— Your instructions —
Filter this material down to the lines that contain the string "AGND", and return those lines.

— Records to process —

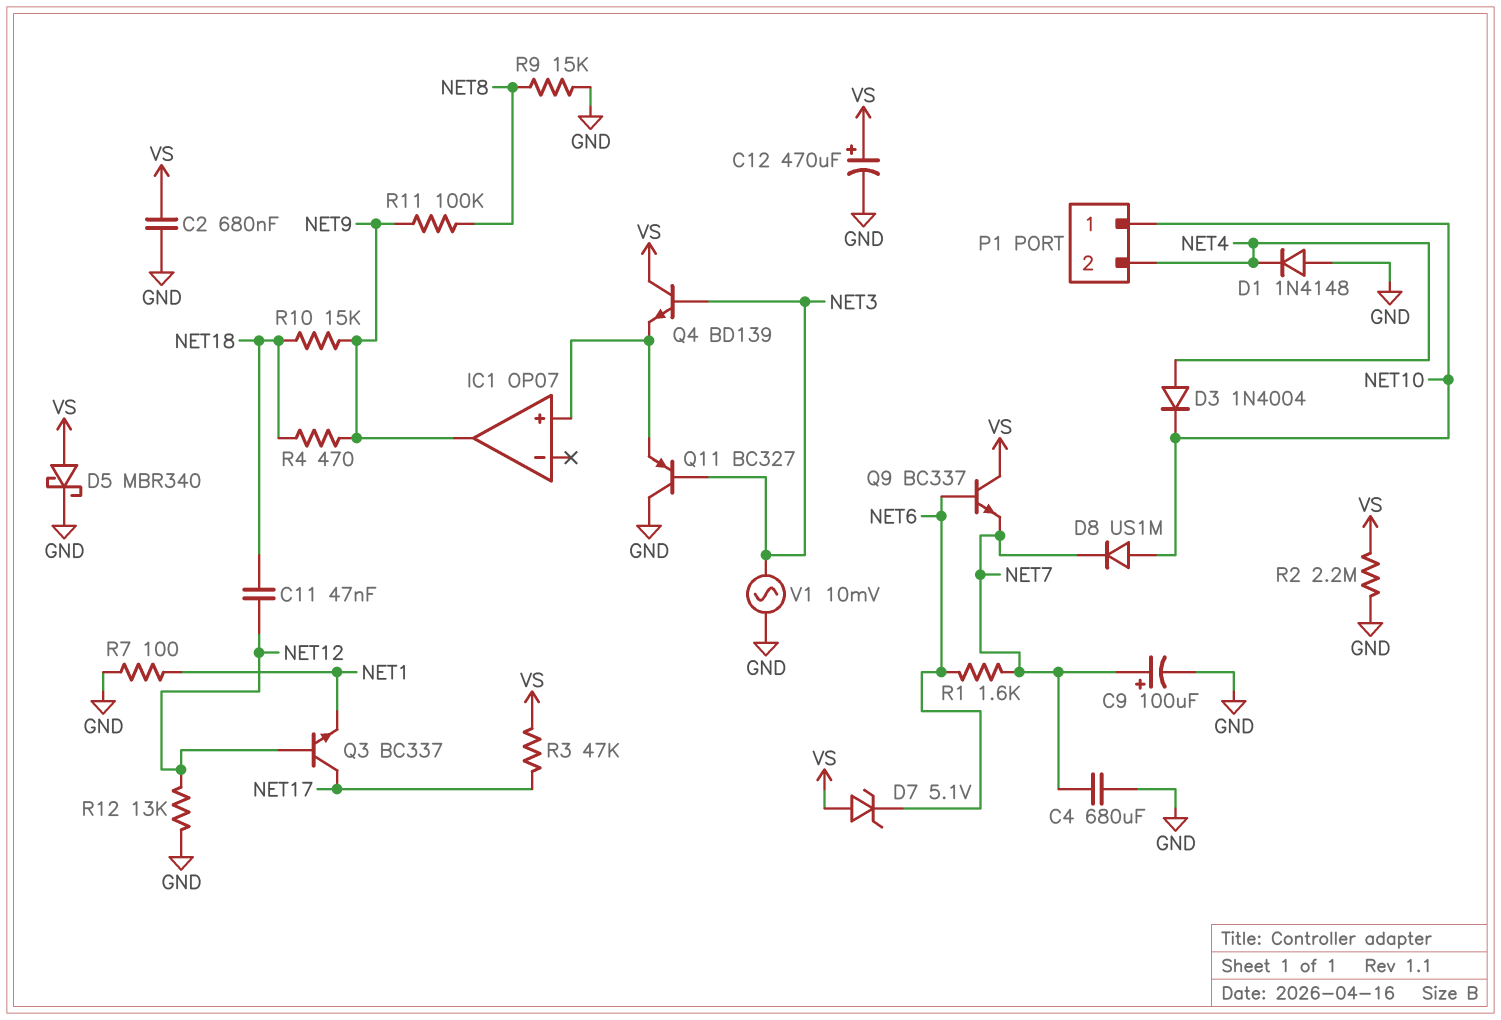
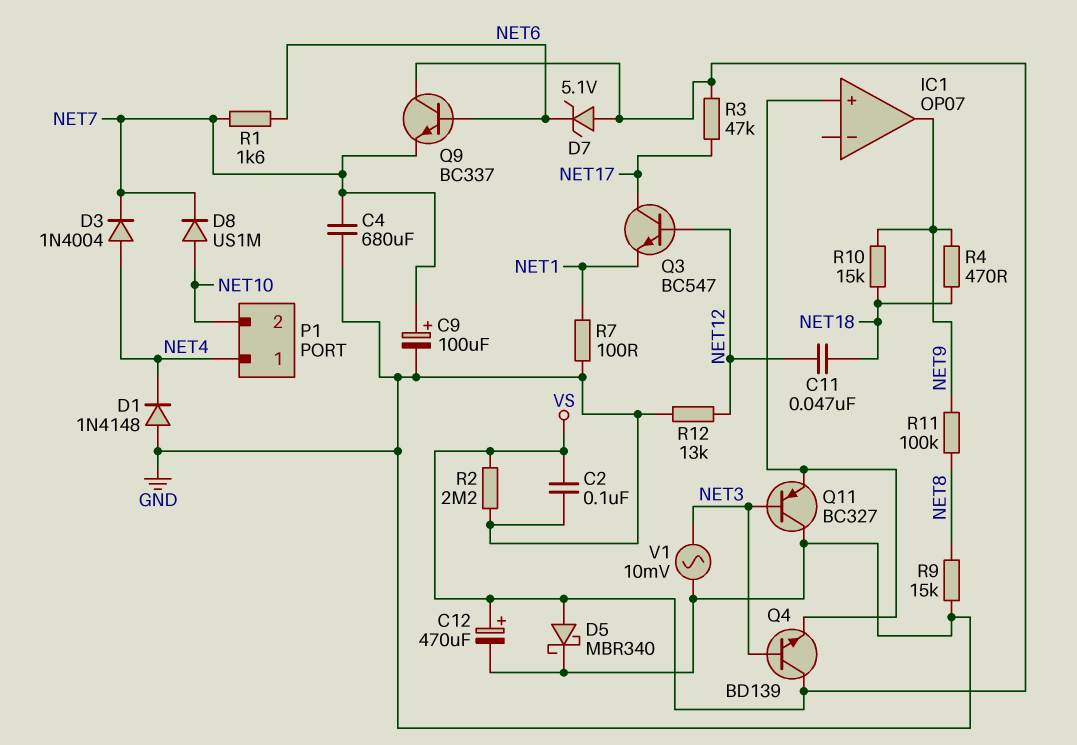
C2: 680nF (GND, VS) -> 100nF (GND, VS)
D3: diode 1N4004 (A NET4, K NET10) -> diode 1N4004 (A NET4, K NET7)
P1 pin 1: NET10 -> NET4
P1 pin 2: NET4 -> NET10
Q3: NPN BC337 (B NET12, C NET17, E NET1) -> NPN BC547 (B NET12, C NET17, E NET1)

==

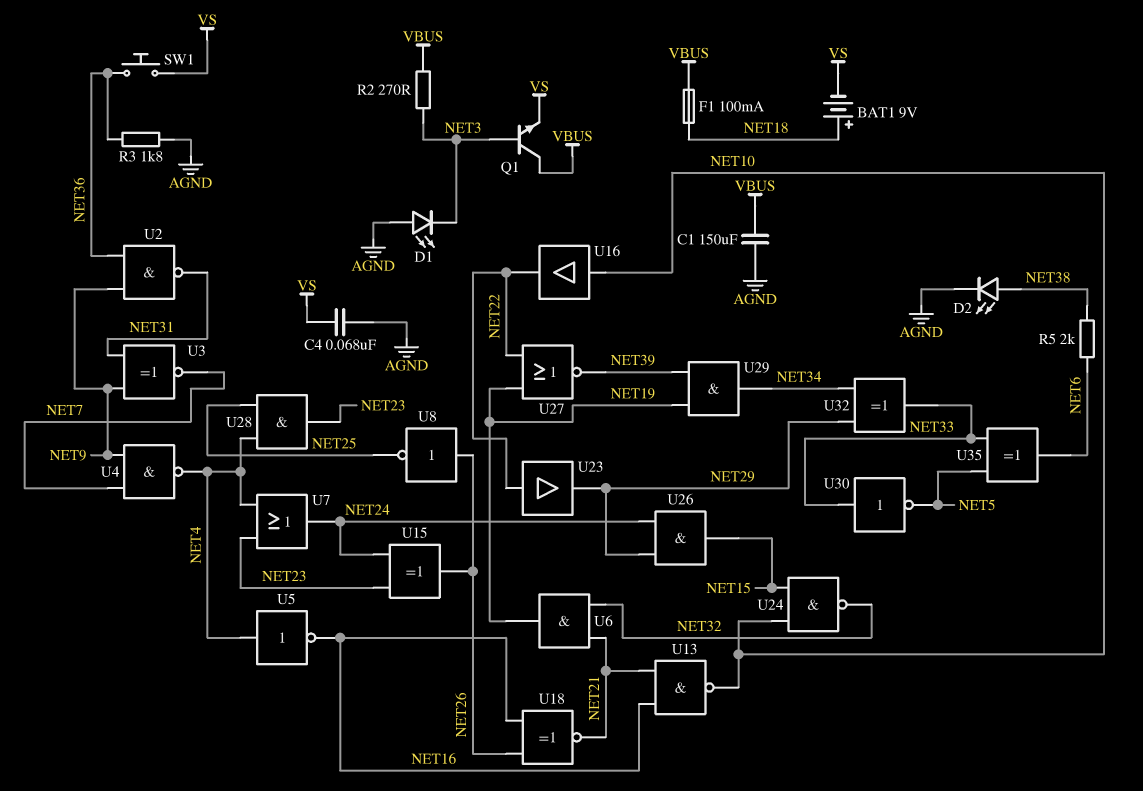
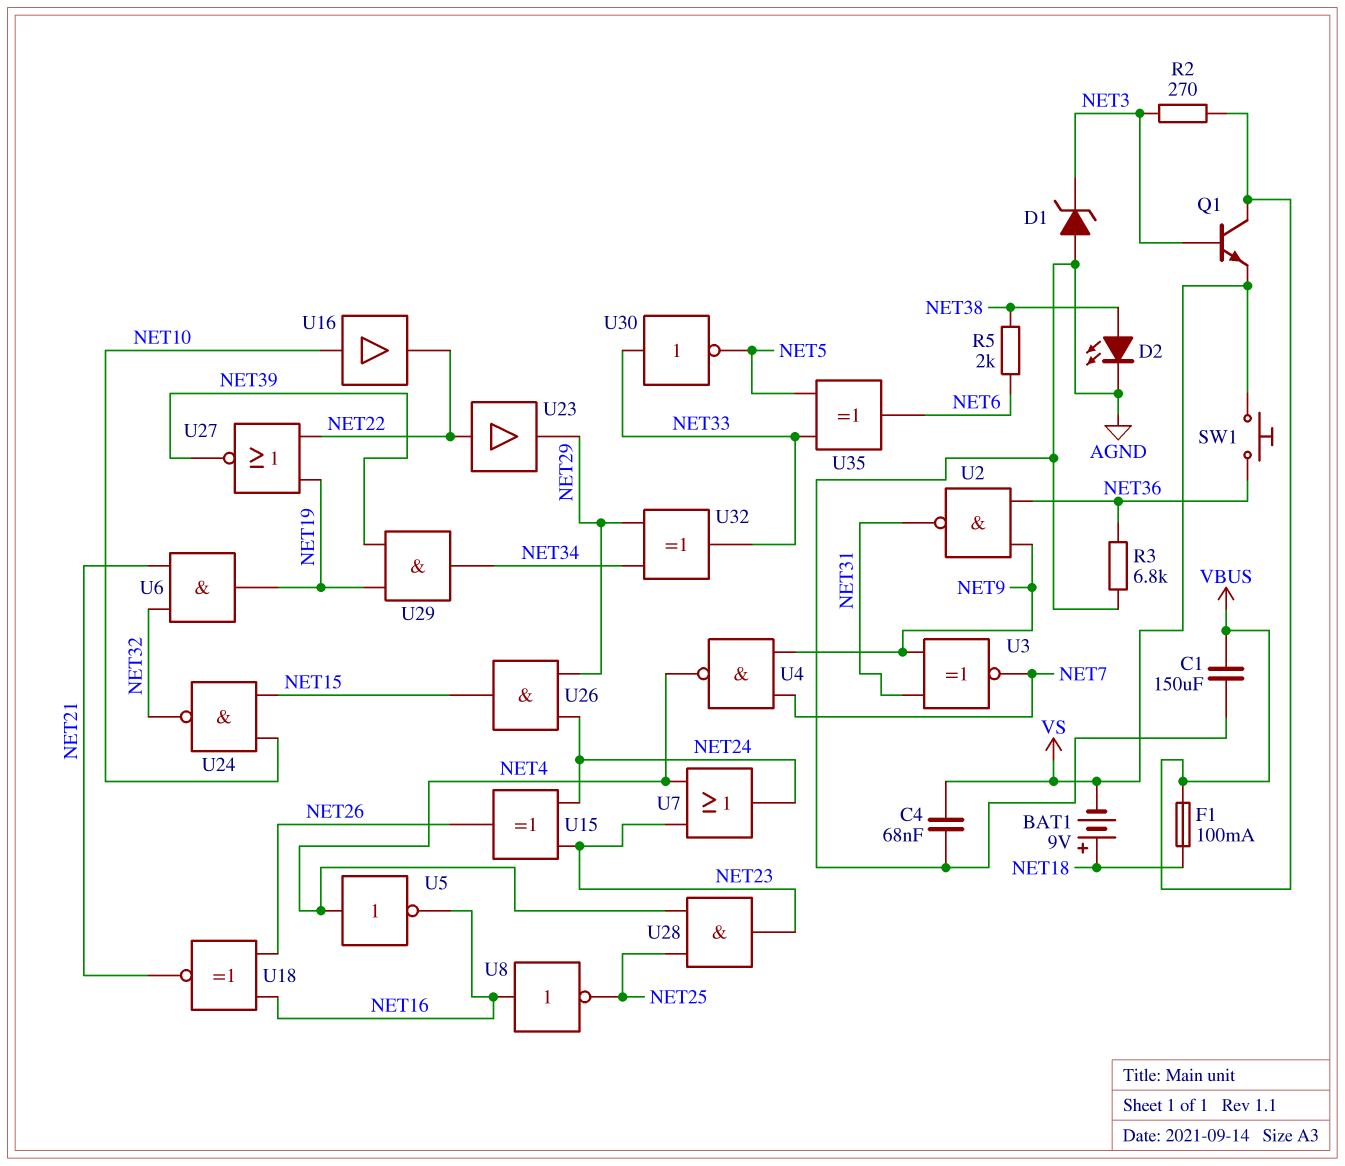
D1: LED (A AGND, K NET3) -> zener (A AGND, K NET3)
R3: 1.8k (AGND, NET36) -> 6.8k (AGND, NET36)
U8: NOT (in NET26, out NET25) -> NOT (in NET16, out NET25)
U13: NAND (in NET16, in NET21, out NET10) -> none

— Exercise answer —
D1: LED (A AGND, K NET3) -> zener (A AGND, K NET3)
R3: 1.8k (AGND, NET36) -> 6.8k (AGND, NET36)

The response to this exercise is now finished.